● LA CONSIGNE:
Réécrivez en liste JSON de chaînes, une chaîne par ligne et sans les lignes vides, les enregistrements qui vont de la ligne contenant « Does point (328, 408) » jusqu'à la fin des enregistrements, ces deux bornes comprises. Laissez les images hors de la réponse.

************

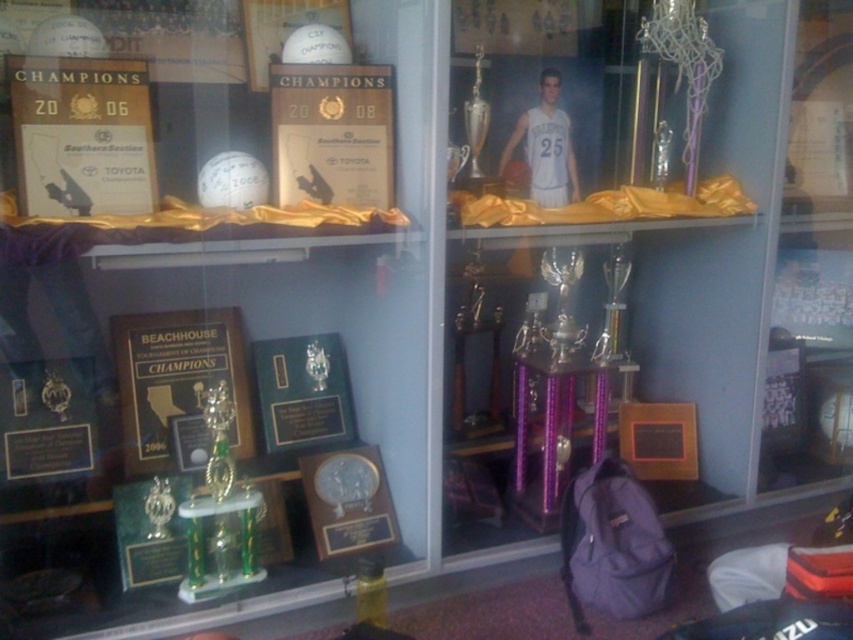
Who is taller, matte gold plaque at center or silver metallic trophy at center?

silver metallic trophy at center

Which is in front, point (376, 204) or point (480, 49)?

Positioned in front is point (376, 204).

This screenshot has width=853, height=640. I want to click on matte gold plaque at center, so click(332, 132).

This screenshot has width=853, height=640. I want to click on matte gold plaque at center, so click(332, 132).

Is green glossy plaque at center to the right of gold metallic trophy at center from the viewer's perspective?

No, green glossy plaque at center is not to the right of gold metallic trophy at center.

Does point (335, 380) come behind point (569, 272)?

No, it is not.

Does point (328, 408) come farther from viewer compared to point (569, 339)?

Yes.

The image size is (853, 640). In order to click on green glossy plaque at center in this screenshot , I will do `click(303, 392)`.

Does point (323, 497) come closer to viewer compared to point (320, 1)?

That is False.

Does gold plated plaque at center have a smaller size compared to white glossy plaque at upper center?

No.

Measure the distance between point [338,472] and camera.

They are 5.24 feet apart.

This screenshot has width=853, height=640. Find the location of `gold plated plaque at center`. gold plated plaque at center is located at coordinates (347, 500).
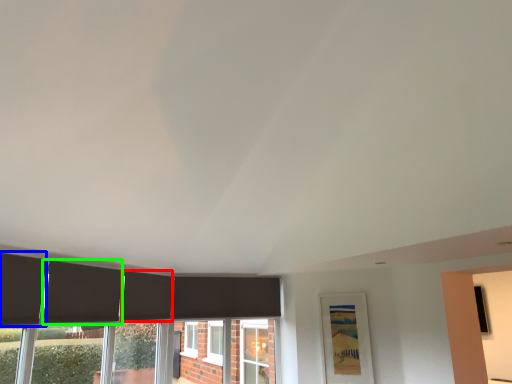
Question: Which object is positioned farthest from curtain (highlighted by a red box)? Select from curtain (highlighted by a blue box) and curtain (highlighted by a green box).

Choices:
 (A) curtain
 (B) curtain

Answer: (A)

************

● RÉPONSE CI-DESSOUS:
[
  "Does point (328, 408) come farther from viewer compared to point (569, 339)?",
  "Yes.",
  "The image size is (853, 640). In order to click on green glossy plaque at center in this screenshot , I will do `click(303, 392)`.",
  "Does point (323, 497) come closer to viewer compared to point (320, 1)?",
  "That is False.",
  "Does gold plated plaque at center have a smaller size compared to white glossy plaque at upper center?",
  "No.",
  "Measure the distance between point [338,472] and camera.",
  "They are 5.24 feet apart.",
  "This screenshot has width=853, height=640. Find the location of `gold plated plaque at center`. gold plated plaque at center is located at coordinates (347, 500).",
  "Question: Which object is positioned farthest from curtain (highlighted by a red box)? Select from curtain (highlighted by a blue box) and curtain (highlighted by a green box).",
  "Choices:",
  " (A) curtain",
  " (B) curtain",
  "Answer: (A)"
]